__What is required__
What must be handed in is the entire listing, exactly as written, with no pictures.

__Dataset extract__
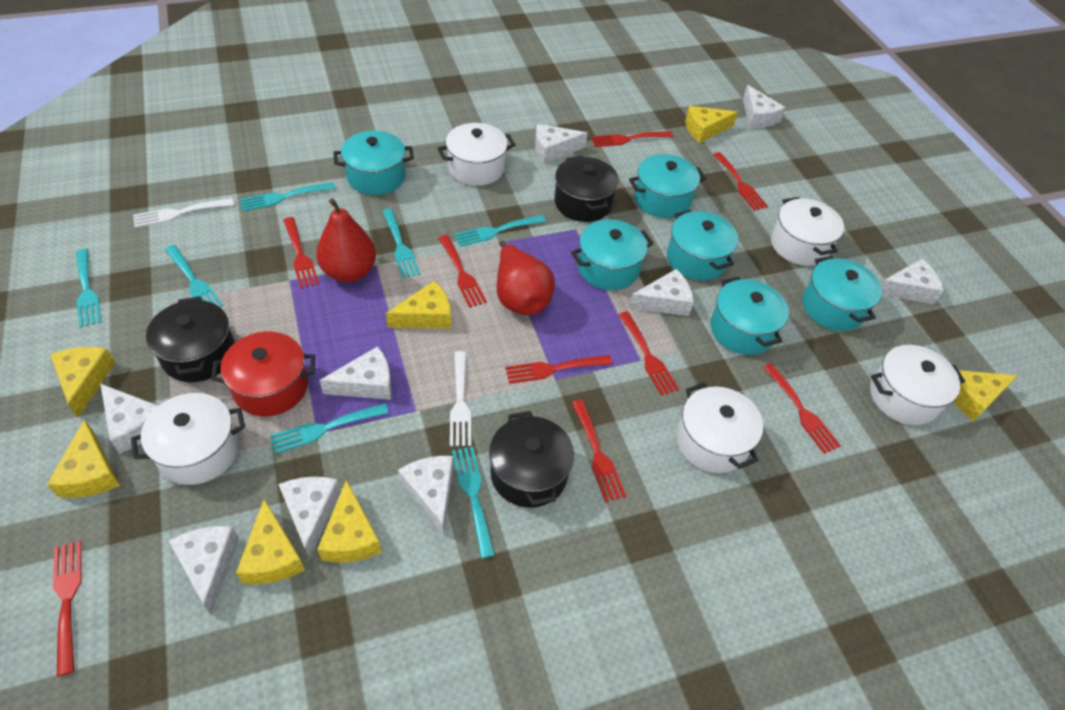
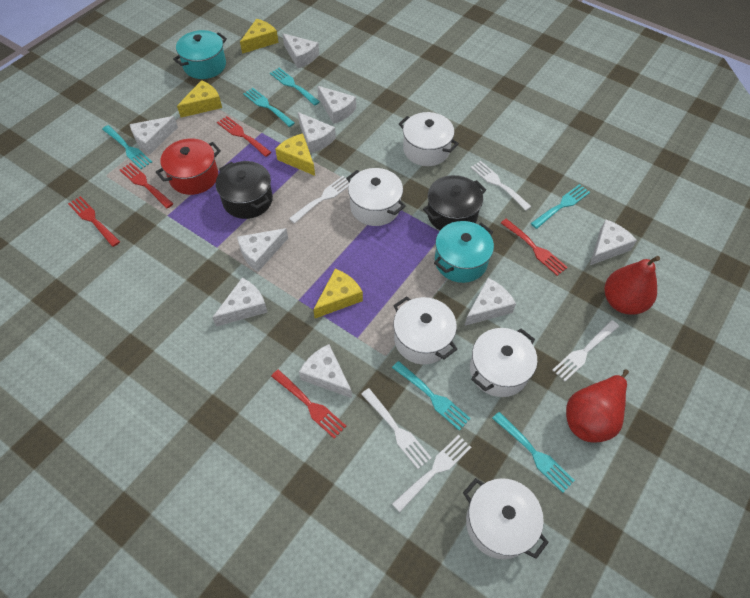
black pot: 3 -> 2
red fork: 9 -> 5
turquoise fork: 7 -> 6
turquoise pot: 6 -> 2
white fork: 2 -> 5
yellow cheese: 7 -> 4

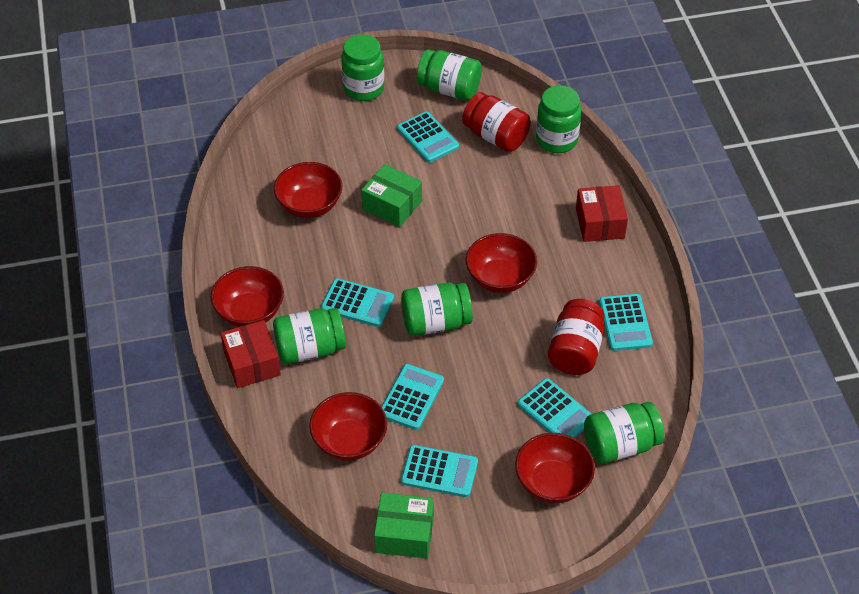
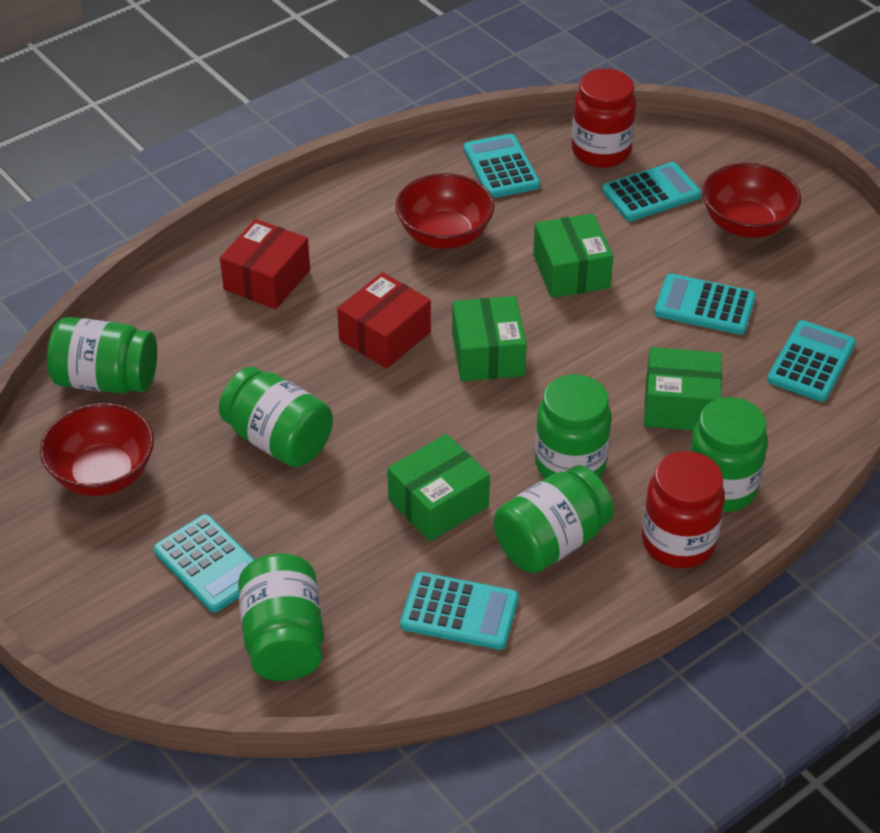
green box: 2 -> 4
red bowl: 5 -> 3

__Exercise answer__
black pot: 3 -> 2
red fork: 9 -> 5
turquoise fork: 7 -> 6
turquoise pot: 6 -> 2
white fork: 2 -> 5
yellow cheese: 7 -> 4

green box: 2 -> 4
red bowl: 5 -> 3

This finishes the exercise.